** Opening DATASET ENTRIES block **
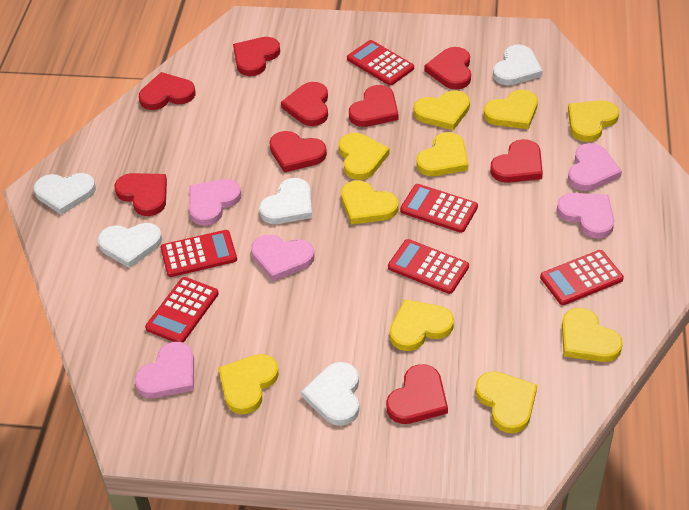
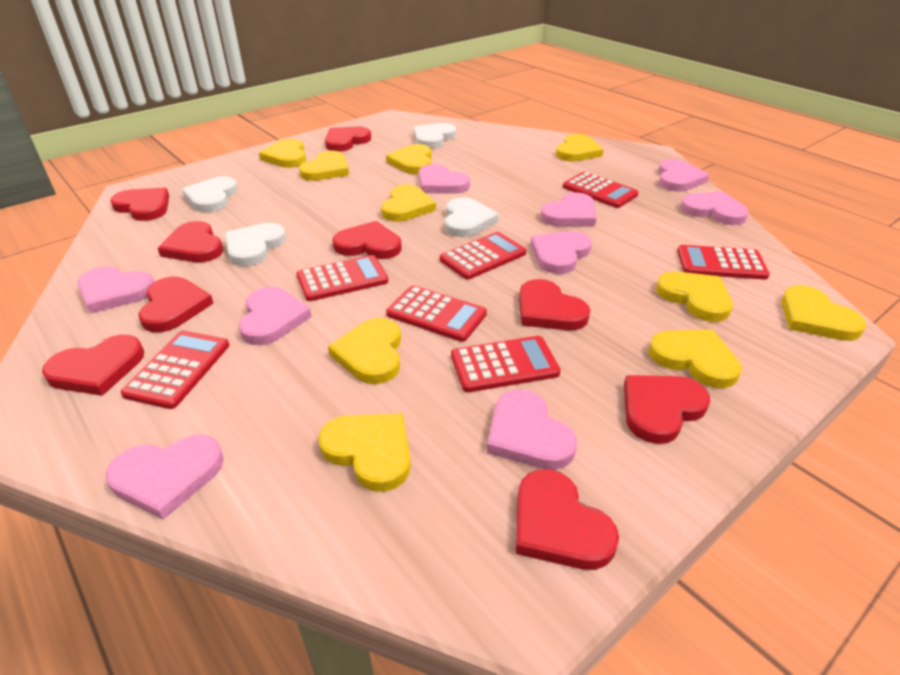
pink heart: 5 -> 9
red calculator: 6 -> 7
white heart: 5 -> 4

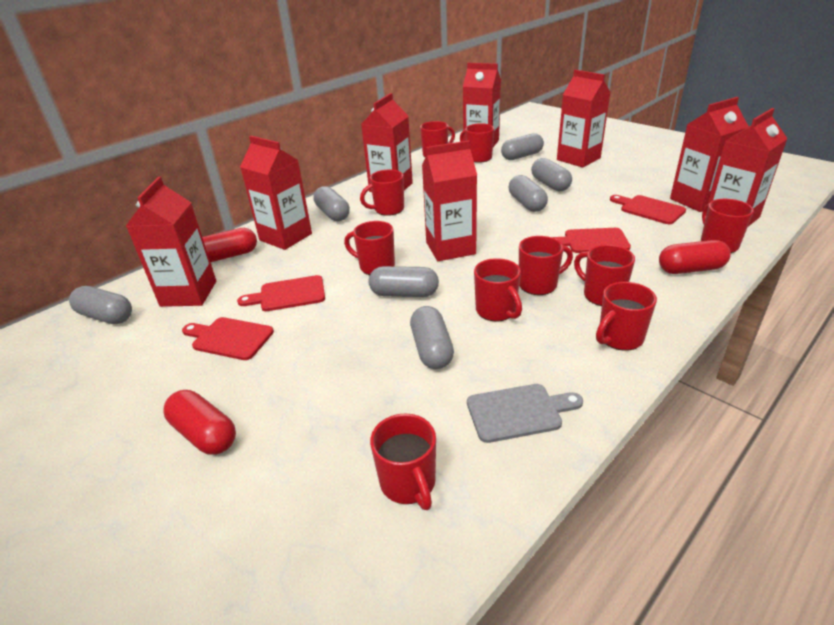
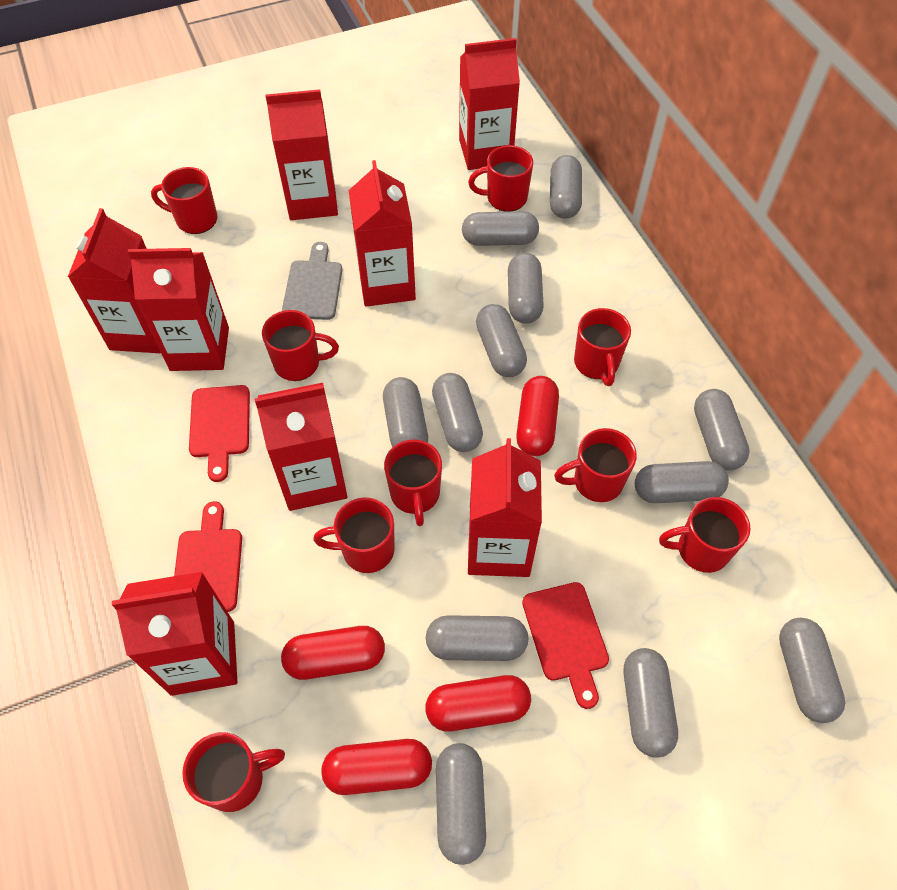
grey capsule: 7 -> 12
red capsule: 3 -> 4
red cutting board: 4 -> 3
red mug: 10 -> 9

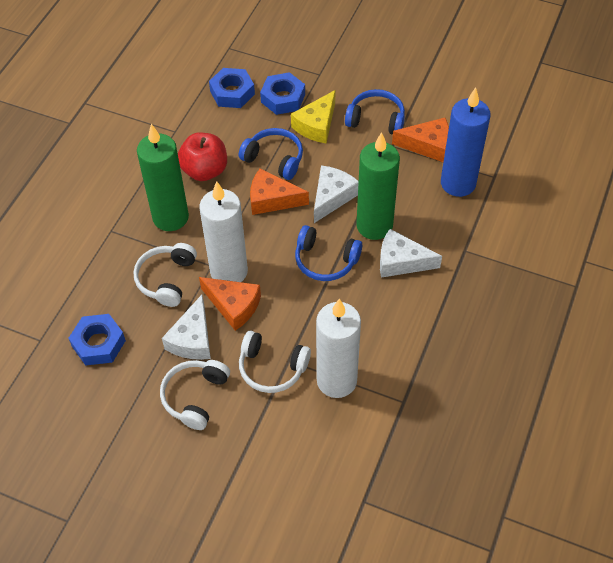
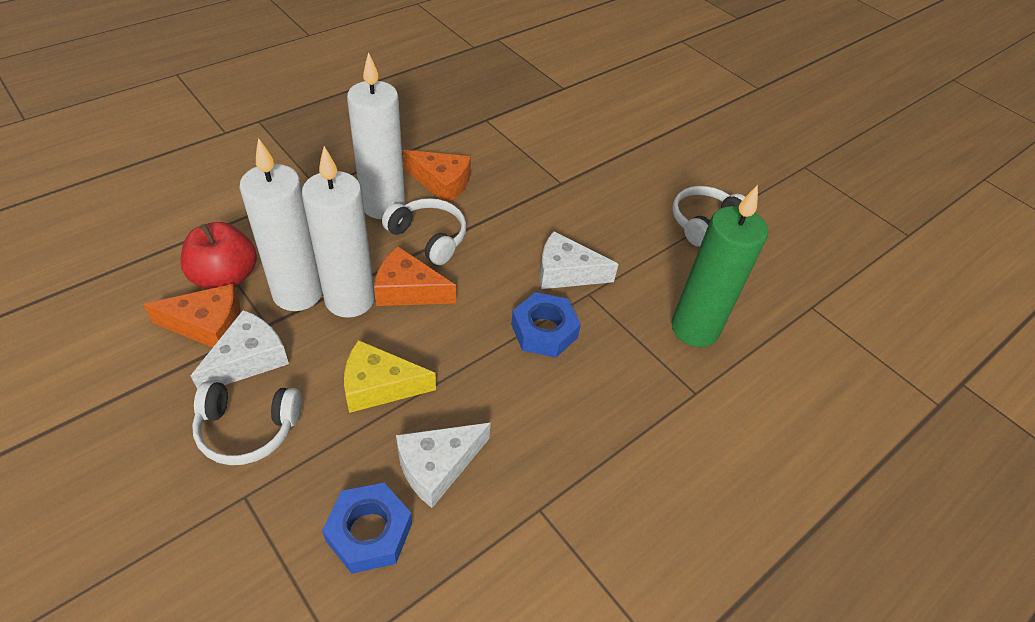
blue candle: 1 -> 0
blue headphones: 3 -> 0
blue nut: 3 -> 2
green candle: 2 -> 1
white candle: 2 -> 3

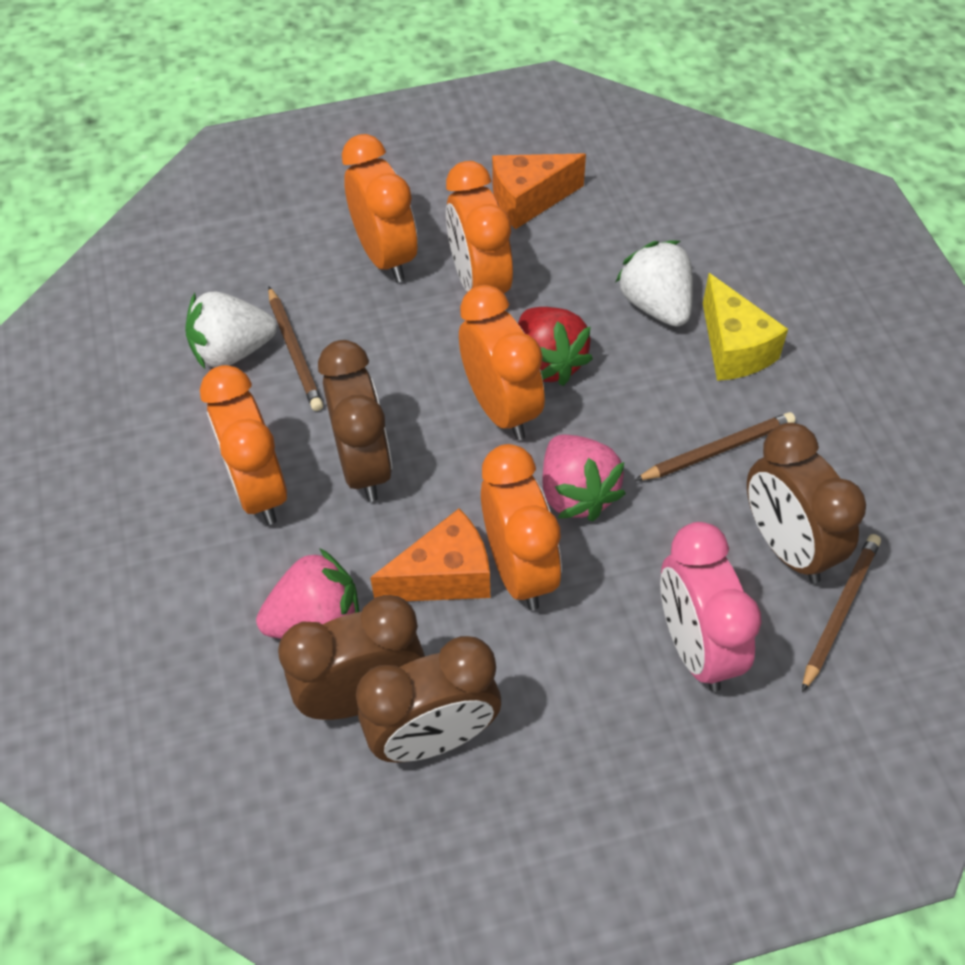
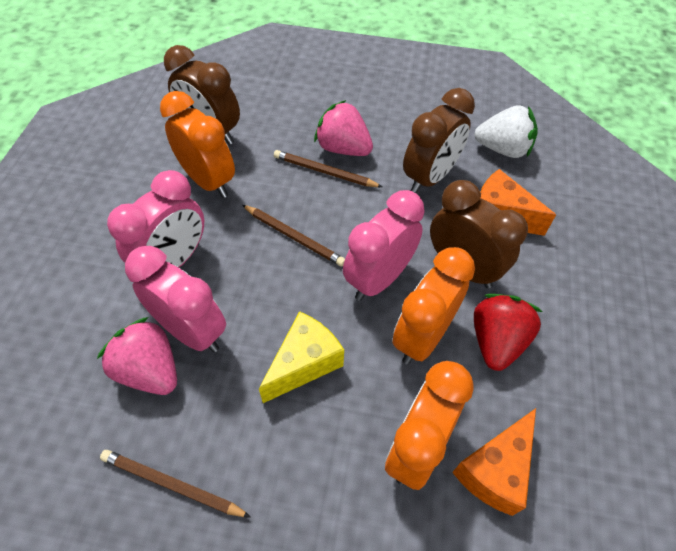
brown clock: 4 -> 3
orange clock: 5 -> 3
pink clock: 1 -> 3
white strawberry: 2 -> 1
** Closing DATASET ENTRIES block **
● WHAT THIS TASK INVOLVES: In transcribing the records, omit the pictures and keep everything else exactly as it appears.

● RESPONSE TO THE EXERCISE:
pink heart: 5 -> 9
red calculator: 6 -> 7
white heart: 5 -> 4

grey capsule: 7 -> 12
red capsule: 3 -> 4
red cutting board: 4 -> 3
red mug: 10 -> 9

blue candle: 1 -> 0
blue headphones: 3 -> 0
blue nut: 3 -> 2
green candle: 2 -> 1
white candle: 2 -> 3

brown clock: 4 -> 3
orange clock: 5 -> 3
pink clock: 1 -> 3
white strawberry: 2 -> 1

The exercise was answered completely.